Stored data entries
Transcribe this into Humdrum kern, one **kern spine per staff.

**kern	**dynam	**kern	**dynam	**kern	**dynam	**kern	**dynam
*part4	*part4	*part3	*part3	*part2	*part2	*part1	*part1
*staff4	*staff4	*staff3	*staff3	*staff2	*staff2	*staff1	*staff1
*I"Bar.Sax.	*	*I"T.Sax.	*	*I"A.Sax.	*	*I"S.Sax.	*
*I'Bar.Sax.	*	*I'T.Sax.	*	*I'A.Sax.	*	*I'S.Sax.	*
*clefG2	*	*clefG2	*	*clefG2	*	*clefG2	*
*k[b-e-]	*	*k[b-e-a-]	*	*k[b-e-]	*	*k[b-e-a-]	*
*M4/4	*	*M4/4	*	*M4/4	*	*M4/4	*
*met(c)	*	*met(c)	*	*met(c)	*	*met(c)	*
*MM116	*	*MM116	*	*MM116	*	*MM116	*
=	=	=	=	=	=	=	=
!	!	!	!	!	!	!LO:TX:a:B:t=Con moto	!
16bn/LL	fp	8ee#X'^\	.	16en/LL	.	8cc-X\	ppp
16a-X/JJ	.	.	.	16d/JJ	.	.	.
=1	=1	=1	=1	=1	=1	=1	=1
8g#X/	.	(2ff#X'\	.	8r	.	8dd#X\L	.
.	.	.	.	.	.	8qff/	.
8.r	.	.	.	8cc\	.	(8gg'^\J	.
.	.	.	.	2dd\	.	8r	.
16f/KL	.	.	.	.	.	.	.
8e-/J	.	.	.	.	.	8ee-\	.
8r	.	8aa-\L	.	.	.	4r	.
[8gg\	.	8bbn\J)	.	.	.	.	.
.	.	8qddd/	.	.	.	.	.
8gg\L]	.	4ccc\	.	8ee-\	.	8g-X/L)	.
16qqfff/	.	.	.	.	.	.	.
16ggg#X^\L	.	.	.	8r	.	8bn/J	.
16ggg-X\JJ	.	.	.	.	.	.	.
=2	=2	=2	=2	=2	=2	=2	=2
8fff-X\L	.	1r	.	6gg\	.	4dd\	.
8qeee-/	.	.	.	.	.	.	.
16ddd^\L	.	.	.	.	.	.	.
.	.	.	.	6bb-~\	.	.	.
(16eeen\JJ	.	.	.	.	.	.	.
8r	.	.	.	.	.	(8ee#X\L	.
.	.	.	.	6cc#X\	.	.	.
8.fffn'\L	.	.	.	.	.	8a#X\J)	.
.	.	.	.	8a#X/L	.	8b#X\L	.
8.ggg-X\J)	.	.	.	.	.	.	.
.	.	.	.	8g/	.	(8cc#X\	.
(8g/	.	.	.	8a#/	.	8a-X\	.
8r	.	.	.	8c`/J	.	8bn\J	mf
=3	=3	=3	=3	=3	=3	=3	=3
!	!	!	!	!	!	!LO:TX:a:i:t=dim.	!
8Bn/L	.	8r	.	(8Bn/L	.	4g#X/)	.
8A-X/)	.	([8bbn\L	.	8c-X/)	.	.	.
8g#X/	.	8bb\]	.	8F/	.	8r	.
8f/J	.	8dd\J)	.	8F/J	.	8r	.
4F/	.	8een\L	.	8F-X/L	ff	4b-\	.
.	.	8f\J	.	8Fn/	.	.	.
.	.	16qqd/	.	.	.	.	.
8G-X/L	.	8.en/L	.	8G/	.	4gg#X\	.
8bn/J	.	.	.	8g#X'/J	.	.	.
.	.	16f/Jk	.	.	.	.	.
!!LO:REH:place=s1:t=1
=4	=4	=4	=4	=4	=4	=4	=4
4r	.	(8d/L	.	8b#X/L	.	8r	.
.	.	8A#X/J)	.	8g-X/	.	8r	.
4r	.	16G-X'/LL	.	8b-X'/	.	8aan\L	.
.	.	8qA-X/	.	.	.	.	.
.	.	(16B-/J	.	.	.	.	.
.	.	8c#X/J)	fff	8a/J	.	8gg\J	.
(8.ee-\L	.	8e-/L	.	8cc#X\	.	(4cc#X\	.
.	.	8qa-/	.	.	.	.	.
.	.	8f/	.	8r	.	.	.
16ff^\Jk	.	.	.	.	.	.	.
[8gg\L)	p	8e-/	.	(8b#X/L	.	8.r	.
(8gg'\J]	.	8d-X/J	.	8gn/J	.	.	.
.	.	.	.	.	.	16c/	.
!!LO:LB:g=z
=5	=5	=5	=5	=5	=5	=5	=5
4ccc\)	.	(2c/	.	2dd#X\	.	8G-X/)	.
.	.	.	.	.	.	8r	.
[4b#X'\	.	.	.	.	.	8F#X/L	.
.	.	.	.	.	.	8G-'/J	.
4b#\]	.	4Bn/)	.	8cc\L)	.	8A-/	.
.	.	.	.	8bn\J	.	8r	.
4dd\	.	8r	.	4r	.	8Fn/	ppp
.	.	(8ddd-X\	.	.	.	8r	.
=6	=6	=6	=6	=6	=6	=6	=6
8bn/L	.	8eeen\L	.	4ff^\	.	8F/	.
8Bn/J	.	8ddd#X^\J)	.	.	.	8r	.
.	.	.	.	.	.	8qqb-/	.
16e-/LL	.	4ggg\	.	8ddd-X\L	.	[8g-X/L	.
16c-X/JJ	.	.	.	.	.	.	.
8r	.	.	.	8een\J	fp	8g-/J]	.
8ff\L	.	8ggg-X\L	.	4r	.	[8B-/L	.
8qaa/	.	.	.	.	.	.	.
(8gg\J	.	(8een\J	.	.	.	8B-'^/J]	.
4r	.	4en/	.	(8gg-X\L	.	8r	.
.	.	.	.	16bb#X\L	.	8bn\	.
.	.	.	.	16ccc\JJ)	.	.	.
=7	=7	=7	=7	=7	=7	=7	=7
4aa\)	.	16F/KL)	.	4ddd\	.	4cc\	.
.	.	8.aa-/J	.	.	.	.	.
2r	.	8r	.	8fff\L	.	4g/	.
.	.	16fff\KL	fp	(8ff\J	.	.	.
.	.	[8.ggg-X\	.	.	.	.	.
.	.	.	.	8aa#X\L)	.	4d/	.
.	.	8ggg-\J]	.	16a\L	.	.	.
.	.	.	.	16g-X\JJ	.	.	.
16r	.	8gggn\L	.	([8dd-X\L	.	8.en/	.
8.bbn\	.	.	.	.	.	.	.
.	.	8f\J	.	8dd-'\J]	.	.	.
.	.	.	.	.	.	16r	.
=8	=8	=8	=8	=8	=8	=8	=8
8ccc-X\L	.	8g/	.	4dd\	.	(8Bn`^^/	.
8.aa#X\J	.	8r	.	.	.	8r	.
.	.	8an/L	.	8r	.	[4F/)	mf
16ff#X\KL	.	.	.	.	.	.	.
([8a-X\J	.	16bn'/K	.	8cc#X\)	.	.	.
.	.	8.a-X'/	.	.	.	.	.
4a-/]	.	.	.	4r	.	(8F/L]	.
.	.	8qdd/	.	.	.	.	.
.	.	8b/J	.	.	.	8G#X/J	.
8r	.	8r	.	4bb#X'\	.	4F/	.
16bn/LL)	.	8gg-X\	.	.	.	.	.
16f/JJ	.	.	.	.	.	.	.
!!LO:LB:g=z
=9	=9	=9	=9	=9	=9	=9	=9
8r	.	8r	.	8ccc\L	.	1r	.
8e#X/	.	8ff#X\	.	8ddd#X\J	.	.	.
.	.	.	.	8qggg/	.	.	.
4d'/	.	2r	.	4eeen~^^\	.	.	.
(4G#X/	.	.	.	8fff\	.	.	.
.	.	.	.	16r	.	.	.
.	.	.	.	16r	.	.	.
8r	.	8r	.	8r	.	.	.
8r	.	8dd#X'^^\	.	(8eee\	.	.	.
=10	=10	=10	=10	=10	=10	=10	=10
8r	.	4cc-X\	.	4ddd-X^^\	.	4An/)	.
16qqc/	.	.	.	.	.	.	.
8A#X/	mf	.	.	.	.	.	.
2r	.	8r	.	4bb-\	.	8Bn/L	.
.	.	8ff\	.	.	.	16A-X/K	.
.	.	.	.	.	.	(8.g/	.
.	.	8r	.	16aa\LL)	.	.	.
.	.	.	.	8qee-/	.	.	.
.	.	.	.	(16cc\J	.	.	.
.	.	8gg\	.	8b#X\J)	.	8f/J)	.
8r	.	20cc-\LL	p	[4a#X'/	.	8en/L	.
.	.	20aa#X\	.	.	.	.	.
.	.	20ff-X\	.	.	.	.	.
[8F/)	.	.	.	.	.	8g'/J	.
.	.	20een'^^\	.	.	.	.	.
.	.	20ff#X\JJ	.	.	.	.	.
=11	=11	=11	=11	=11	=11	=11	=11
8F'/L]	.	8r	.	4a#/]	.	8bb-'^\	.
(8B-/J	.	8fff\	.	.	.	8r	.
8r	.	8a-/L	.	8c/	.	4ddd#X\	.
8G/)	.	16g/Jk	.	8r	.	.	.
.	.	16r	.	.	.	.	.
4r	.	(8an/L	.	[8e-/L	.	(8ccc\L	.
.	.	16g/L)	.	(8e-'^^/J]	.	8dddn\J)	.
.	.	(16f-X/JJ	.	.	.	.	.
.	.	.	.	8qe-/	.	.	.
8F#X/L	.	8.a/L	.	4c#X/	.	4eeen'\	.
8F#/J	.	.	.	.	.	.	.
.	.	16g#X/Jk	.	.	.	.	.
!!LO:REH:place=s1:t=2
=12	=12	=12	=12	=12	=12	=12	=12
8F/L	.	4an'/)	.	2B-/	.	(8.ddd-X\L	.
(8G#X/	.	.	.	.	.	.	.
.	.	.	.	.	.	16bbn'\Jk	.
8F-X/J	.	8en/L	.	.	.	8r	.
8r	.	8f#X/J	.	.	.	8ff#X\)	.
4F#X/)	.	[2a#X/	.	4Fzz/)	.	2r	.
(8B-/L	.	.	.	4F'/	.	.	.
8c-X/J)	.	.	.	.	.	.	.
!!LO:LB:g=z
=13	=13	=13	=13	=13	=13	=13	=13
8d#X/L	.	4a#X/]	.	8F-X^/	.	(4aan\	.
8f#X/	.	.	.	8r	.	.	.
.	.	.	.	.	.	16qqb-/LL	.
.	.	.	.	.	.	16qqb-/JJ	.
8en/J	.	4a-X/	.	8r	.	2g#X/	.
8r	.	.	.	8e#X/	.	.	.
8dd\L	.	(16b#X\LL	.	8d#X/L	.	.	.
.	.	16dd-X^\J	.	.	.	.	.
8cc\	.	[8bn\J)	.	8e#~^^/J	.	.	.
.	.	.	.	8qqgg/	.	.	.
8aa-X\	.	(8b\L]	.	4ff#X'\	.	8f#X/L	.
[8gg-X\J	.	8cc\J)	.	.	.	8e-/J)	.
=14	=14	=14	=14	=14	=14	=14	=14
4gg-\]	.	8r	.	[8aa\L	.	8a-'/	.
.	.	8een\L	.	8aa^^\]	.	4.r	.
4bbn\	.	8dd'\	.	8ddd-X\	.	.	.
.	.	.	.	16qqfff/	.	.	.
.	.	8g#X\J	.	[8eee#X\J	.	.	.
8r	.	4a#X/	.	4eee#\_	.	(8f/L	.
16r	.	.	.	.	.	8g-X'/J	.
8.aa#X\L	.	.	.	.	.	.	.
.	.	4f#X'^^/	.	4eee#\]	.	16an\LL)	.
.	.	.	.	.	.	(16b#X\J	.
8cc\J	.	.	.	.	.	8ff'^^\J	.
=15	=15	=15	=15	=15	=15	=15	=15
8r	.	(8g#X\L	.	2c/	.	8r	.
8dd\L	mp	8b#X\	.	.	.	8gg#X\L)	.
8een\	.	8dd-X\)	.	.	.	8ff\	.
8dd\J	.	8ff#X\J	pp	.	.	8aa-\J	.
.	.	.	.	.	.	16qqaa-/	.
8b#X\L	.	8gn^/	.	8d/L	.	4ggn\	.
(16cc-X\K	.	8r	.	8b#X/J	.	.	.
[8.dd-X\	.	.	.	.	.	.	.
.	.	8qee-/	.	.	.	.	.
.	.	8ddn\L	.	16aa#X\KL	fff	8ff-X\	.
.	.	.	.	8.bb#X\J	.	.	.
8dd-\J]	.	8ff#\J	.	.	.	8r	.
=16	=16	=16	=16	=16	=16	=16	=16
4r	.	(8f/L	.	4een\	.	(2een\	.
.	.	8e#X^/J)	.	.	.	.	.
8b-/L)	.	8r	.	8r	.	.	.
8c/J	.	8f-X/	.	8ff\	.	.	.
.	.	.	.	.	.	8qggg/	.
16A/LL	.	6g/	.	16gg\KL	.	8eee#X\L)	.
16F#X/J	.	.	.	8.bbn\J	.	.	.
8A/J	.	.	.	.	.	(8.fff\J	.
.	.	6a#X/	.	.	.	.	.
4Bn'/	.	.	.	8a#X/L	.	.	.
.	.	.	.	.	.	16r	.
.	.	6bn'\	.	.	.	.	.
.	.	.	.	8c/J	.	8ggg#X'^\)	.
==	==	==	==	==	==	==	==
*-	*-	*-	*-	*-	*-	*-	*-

■ Given request ■
Return every line of the records that contains the string "kern".

■ Response to the task ■
Transcribe this into Humdrum kern, one **kern spine per staff.
**kern	**dynam	**kern	**dynam	**kern	**dynam	**kern	**dynam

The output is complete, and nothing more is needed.